- [What needs to be done]:
Establish how many lines below contain the string "degrees". Respond with that number alone.

Excerpts from a dataset:
────────────────────

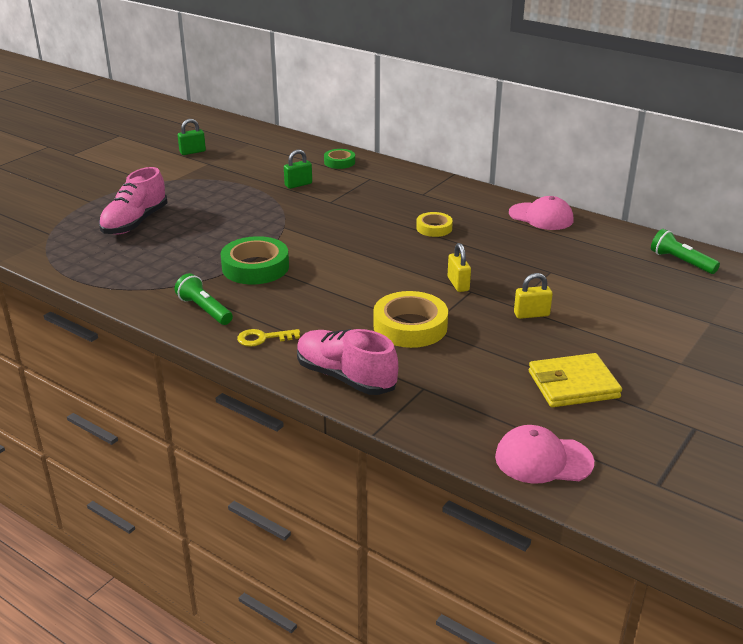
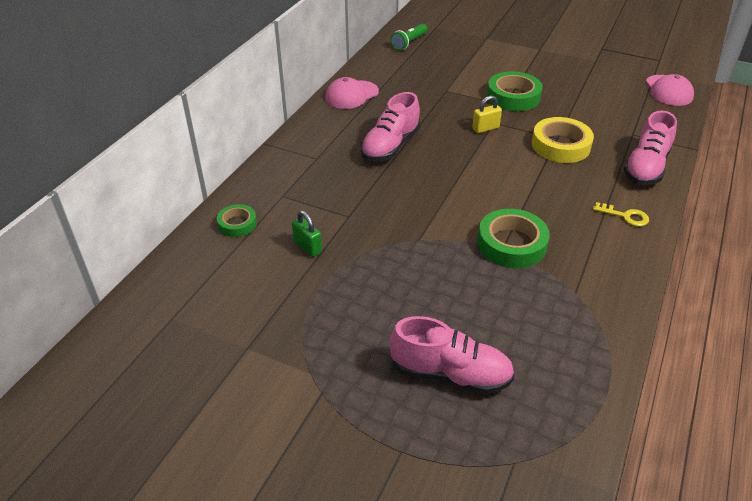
camera: 100 degrees left, 10 degrees up
(192, 152) = (204, 377): green padlock -> none
(204, 310) = (605, 261): green flashlight -> none
(263, 338) = (625, 216): yellow key -> yellow key turned 45 degrees counterclockwise
(434, 228) = (390, 146): yellow tape -> pink shoe
(531, 314) = (513, 97): yellow padlock -> green tape
(541, 217) = (351, 95): pink cap -> pink cap turned 150 degrees counterclockwise
(573, 385) = (588, 82): yellow wallet -> none

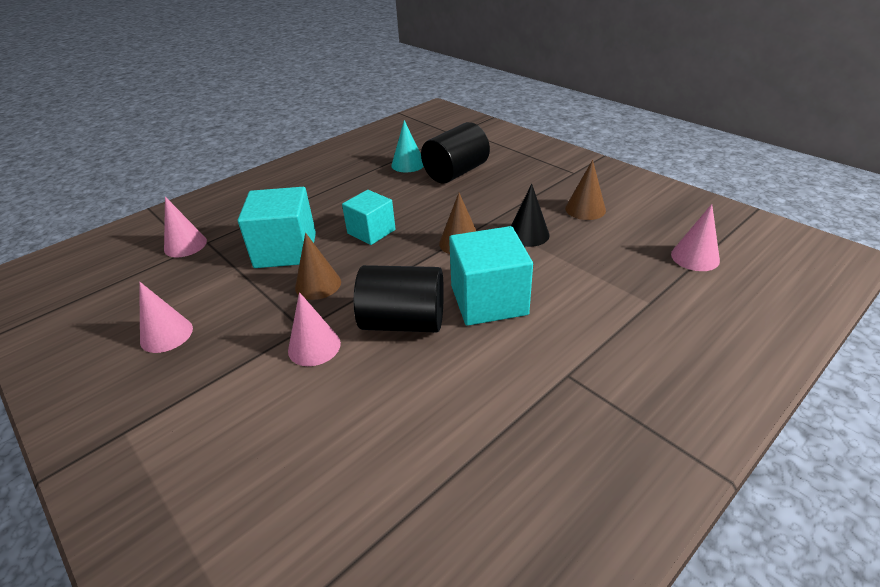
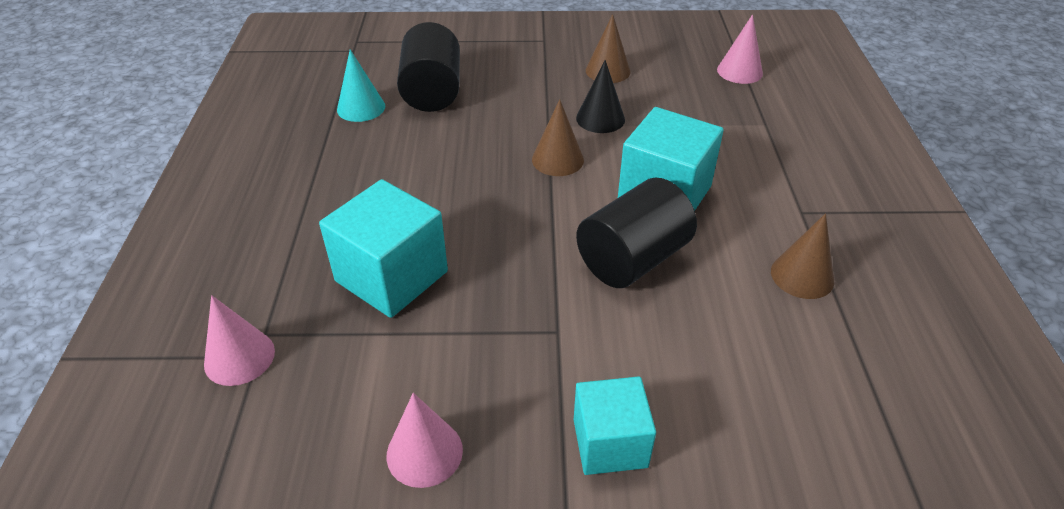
camera: 50 degrees left, 5 degrees up
(314, 346) = (598, 337): pink cone -> none
(318, 284) = (495, 284): brown cone -> brown cone (802, 276)
(371, 232) = (452, 199): turquoise cube -> turquoise cube (610, 443)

────────────────────

- [Answer]:
4